### Prompt:
Leave every picture out, and retype all the remaining records exactly.

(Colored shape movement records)
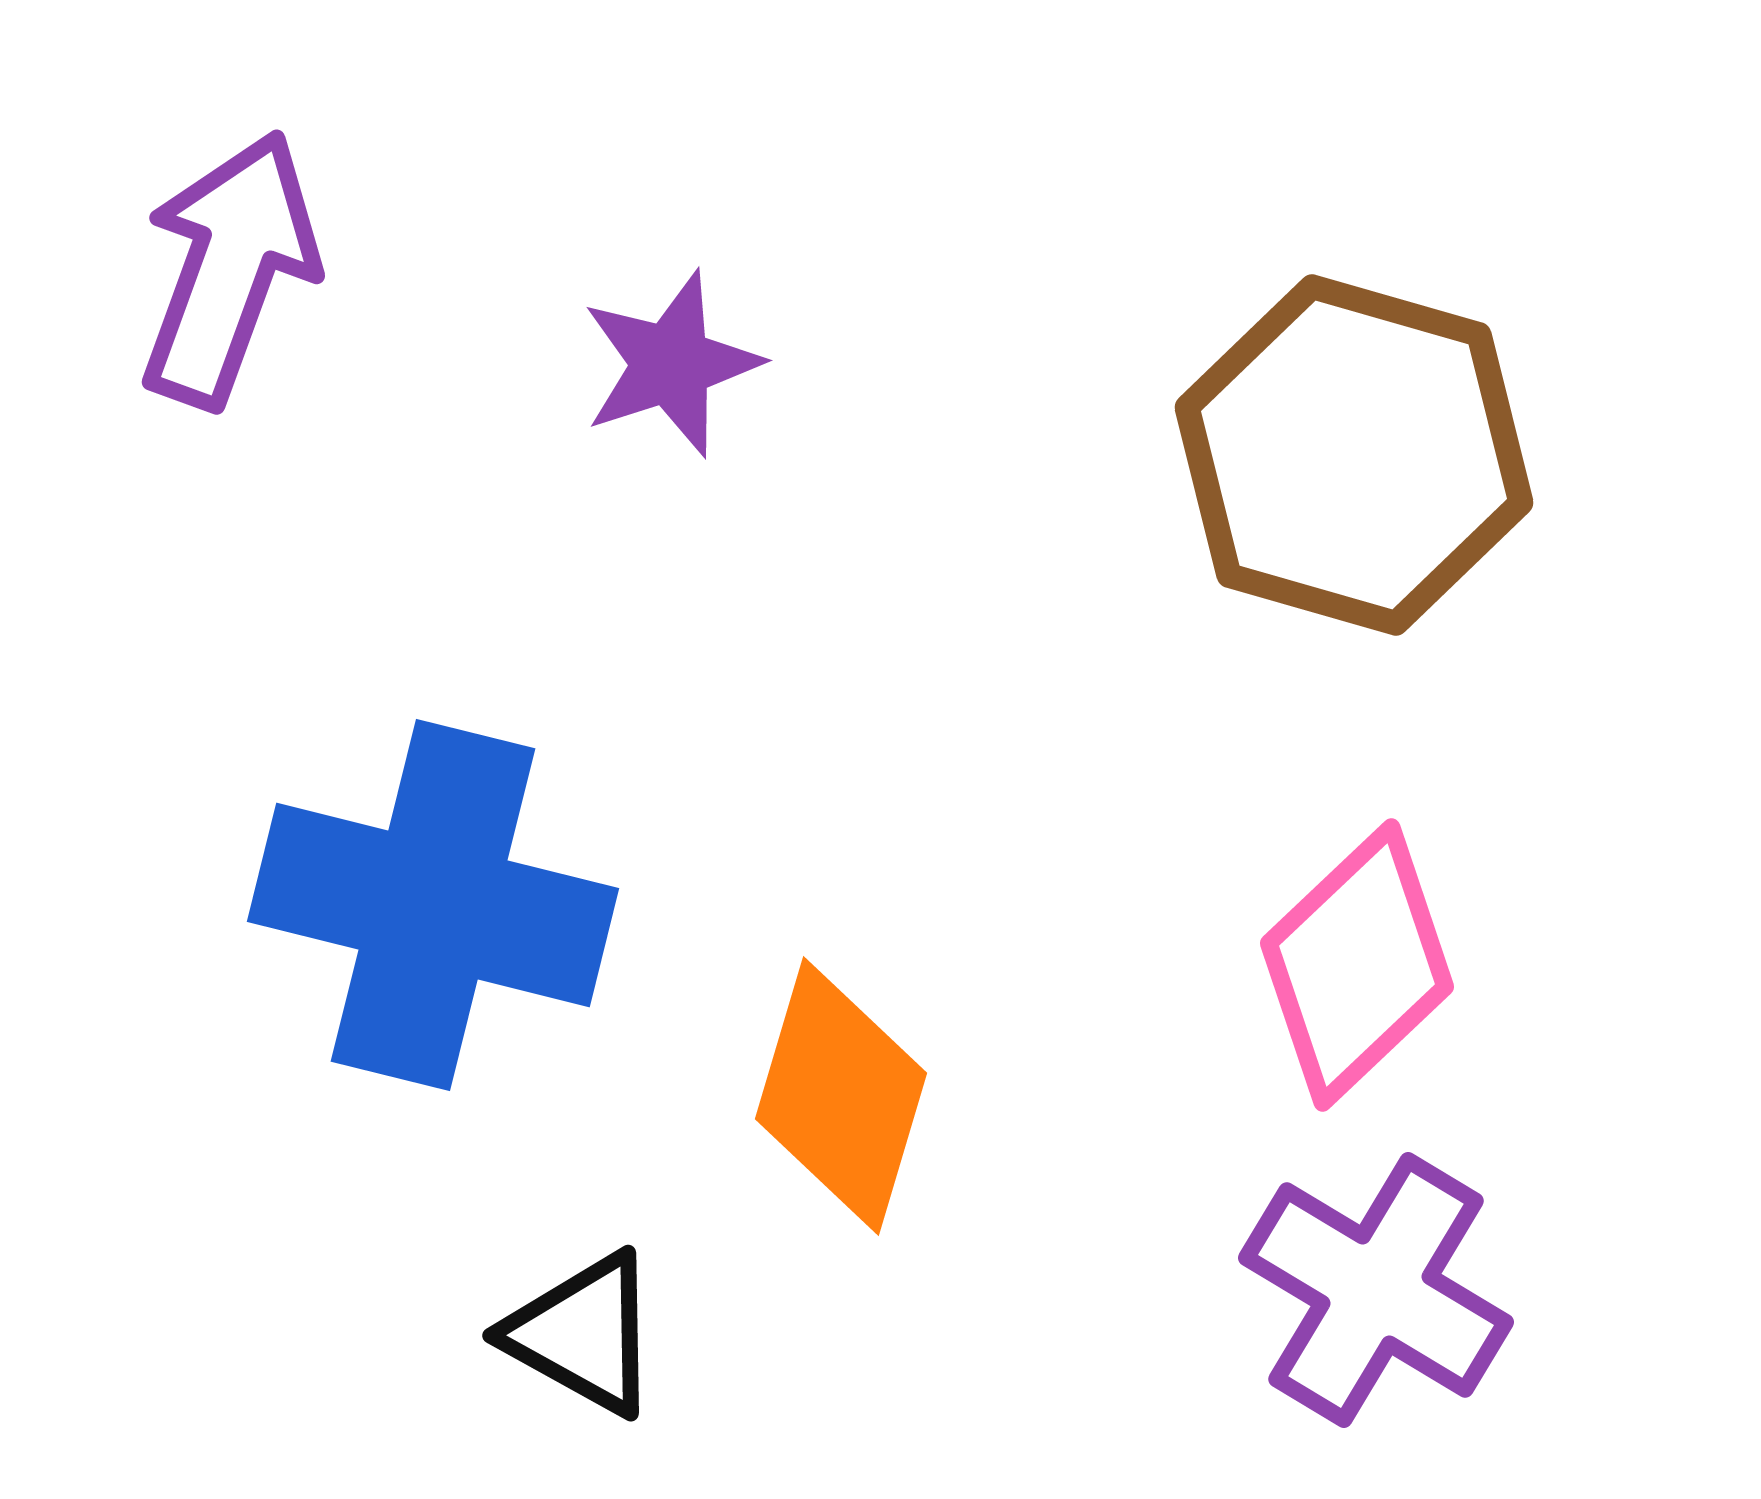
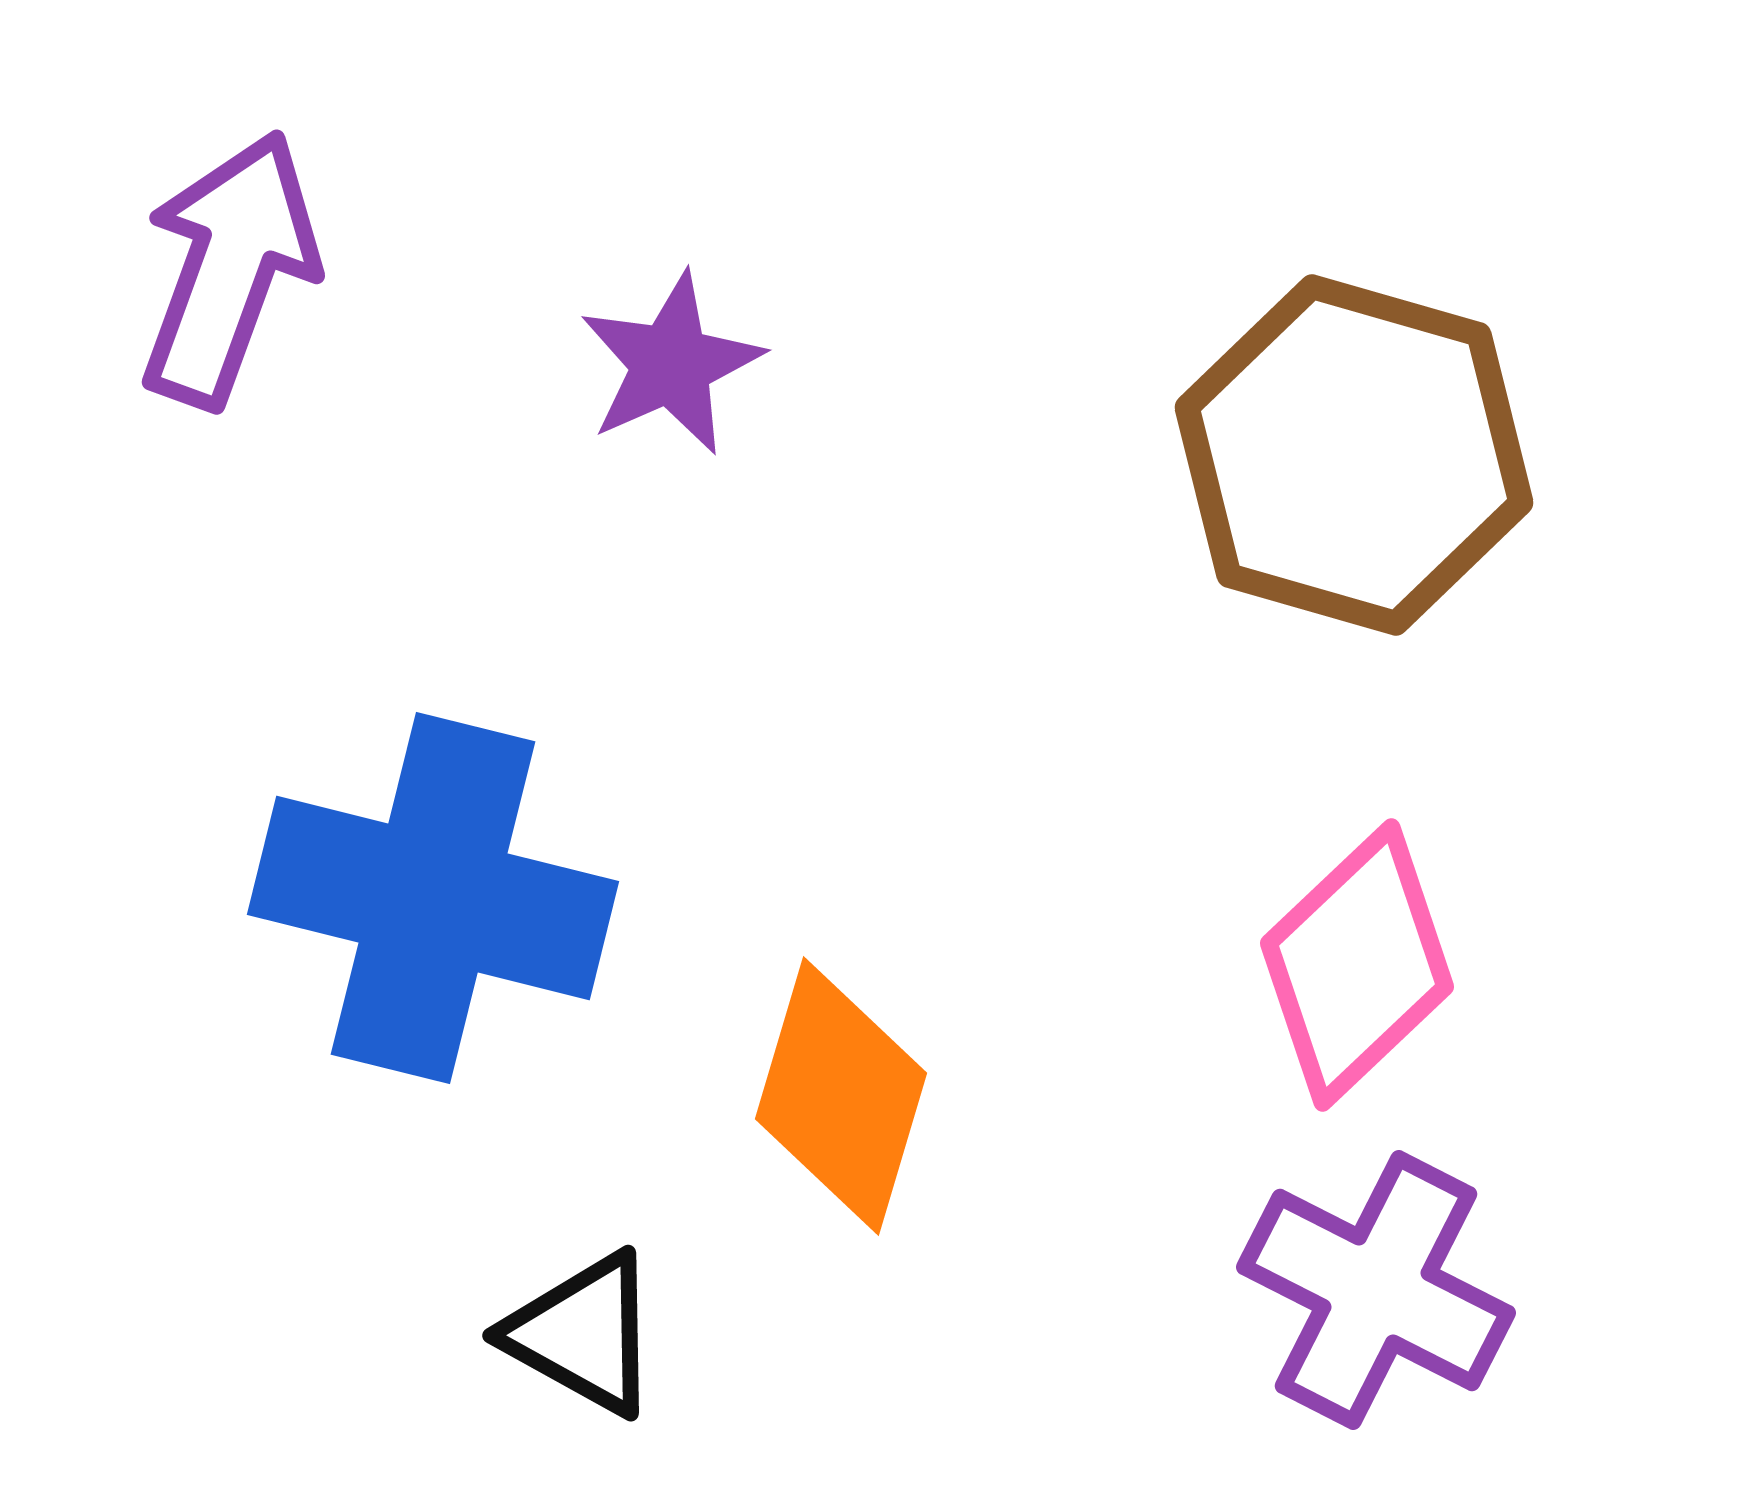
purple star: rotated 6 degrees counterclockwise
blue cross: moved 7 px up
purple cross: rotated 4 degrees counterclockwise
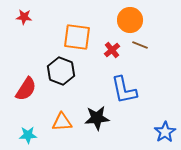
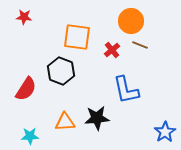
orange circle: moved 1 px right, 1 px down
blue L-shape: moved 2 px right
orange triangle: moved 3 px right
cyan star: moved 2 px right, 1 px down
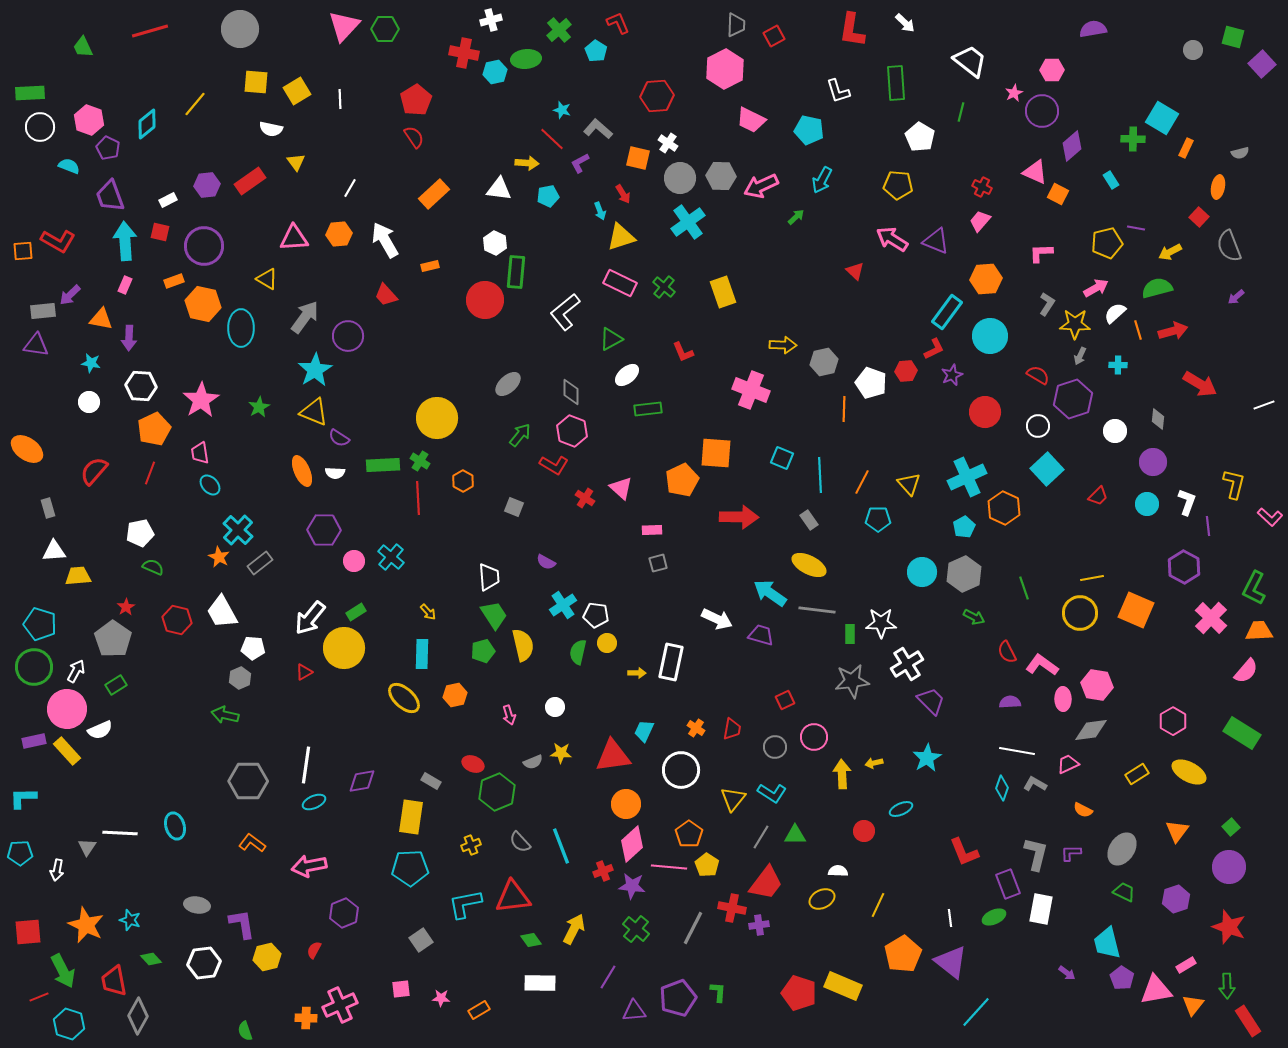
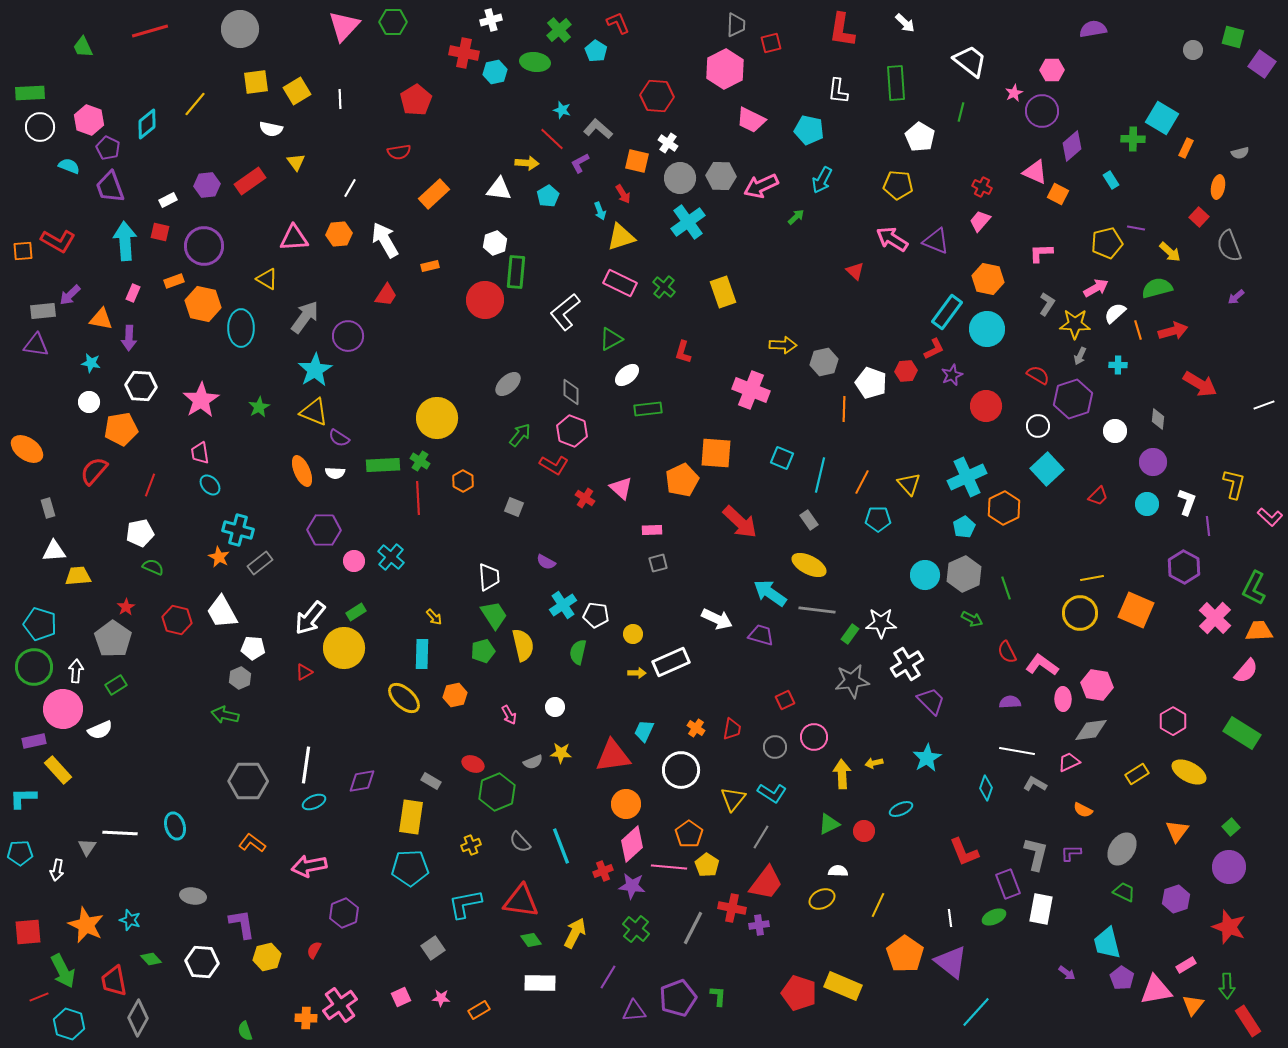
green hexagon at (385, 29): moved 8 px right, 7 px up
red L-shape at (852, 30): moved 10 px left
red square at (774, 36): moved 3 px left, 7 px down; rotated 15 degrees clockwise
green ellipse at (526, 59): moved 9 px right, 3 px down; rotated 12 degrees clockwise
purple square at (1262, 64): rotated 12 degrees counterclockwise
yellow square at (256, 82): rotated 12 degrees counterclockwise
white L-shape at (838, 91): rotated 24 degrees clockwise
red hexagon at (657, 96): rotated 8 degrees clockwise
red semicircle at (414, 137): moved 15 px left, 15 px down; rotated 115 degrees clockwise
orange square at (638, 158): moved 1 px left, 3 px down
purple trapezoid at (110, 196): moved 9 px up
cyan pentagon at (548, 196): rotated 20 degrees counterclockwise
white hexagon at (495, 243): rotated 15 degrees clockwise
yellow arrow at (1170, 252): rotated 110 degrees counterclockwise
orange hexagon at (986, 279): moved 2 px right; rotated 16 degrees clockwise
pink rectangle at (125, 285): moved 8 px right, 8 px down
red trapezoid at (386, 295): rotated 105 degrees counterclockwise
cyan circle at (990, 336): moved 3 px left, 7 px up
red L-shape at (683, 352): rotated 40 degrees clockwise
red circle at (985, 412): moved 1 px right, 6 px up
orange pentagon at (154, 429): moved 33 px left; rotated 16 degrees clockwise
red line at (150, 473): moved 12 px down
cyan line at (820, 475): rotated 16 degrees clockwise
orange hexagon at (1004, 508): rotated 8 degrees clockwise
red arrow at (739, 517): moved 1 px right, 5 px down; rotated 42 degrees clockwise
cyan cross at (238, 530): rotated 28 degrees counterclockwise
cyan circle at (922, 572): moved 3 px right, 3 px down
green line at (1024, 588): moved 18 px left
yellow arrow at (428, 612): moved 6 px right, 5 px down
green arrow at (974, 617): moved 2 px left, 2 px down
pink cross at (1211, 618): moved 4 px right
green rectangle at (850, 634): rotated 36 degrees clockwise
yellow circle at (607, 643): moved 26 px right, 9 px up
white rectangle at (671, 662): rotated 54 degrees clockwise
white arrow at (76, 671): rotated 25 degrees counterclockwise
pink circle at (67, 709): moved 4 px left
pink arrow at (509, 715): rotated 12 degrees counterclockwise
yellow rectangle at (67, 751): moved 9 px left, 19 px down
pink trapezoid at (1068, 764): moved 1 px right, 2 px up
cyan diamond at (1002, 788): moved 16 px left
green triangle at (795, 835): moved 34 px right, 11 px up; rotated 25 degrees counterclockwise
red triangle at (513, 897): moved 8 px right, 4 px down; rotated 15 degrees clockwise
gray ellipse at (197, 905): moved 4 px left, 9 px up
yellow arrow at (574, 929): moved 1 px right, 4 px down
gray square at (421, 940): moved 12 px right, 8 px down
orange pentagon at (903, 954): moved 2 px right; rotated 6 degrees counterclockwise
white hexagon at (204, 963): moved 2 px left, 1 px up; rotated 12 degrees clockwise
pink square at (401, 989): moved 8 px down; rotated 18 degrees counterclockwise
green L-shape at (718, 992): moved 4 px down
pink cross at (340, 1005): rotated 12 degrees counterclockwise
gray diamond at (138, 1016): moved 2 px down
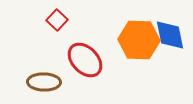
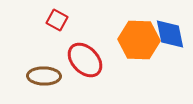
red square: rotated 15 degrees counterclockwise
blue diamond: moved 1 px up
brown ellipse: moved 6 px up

### Solution:
purple star: rotated 6 degrees counterclockwise
blue cross: moved 7 px up
purple cross: rotated 4 degrees counterclockwise
orange circle: moved 1 px right, 1 px down
blue L-shape: moved 2 px right
orange triangle: moved 3 px right
cyan star: moved 2 px right, 1 px down
green hexagon at (385, 29): moved 8 px right, 7 px up
red L-shape at (852, 30): moved 10 px left
red square at (774, 36): moved 3 px left, 7 px down; rotated 15 degrees clockwise
green ellipse at (526, 59): moved 9 px right, 3 px down; rotated 12 degrees clockwise
purple square at (1262, 64): rotated 12 degrees counterclockwise
yellow square at (256, 82): rotated 12 degrees counterclockwise
white L-shape at (838, 91): rotated 24 degrees clockwise
red hexagon at (657, 96): rotated 8 degrees clockwise
red semicircle at (414, 137): moved 15 px left, 15 px down; rotated 115 degrees clockwise
orange square at (638, 158): moved 1 px left, 3 px down
purple trapezoid at (110, 196): moved 9 px up
cyan pentagon at (548, 196): rotated 20 degrees counterclockwise
white hexagon at (495, 243): rotated 15 degrees clockwise
yellow arrow at (1170, 252): rotated 110 degrees counterclockwise
orange hexagon at (986, 279): moved 2 px right; rotated 16 degrees clockwise
pink rectangle at (125, 285): moved 8 px right, 8 px down
red trapezoid at (386, 295): rotated 105 degrees counterclockwise
cyan circle at (990, 336): moved 3 px left, 7 px up
red L-shape at (683, 352): rotated 40 degrees clockwise
red circle at (985, 412): moved 1 px right, 6 px up
orange pentagon at (154, 429): moved 33 px left; rotated 16 degrees clockwise
red line at (150, 473): moved 12 px down
cyan line at (820, 475): rotated 16 degrees clockwise
orange hexagon at (1004, 508): rotated 8 degrees clockwise
red arrow at (739, 517): moved 1 px right, 5 px down; rotated 42 degrees clockwise
cyan cross at (238, 530): rotated 28 degrees counterclockwise
cyan circle at (922, 572): moved 3 px right, 3 px down
green line at (1024, 588): moved 18 px left
yellow arrow at (428, 612): moved 6 px right, 5 px down
green arrow at (974, 617): moved 2 px left, 2 px down
pink cross at (1211, 618): moved 4 px right
green rectangle at (850, 634): rotated 36 degrees clockwise
yellow circle at (607, 643): moved 26 px right, 9 px up
white rectangle at (671, 662): rotated 54 degrees clockwise
white arrow at (76, 671): rotated 25 degrees counterclockwise
pink circle at (67, 709): moved 4 px left
pink arrow at (509, 715): rotated 12 degrees counterclockwise
yellow rectangle at (67, 751): moved 9 px left, 19 px down
pink trapezoid at (1068, 764): moved 1 px right, 2 px up
cyan diamond at (1002, 788): moved 16 px left
green triangle at (795, 835): moved 34 px right, 11 px up; rotated 25 degrees counterclockwise
red triangle at (513, 897): moved 8 px right, 4 px down; rotated 15 degrees clockwise
gray ellipse at (197, 905): moved 4 px left, 9 px up
yellow arrow at (574, 929): moved 1 px right, 4 px down
gray square at (421, 940): moved 12 px right, 8 px down
orange pentagon at (903, 954): moved 2 px right; rotated 6 degrees counterclockwise
white hexagon at (204, 963): moved 2 px left, 1 px up; rotated 12 degrees clockwise
pink square at (401, 989): moved 8 px down; rotated 18 degrees counterclockwise
green L-shape at (718, 992): moved 4 px down
pink cross at (340, 1005): rotated 12 degrees counterclockwise
gray diamond at (138, 1016): moved 2 px down
red square: rotated 15 degrees counterclockwise
blue diamond: moved 1 px up
brown ellipse: moved 6 px up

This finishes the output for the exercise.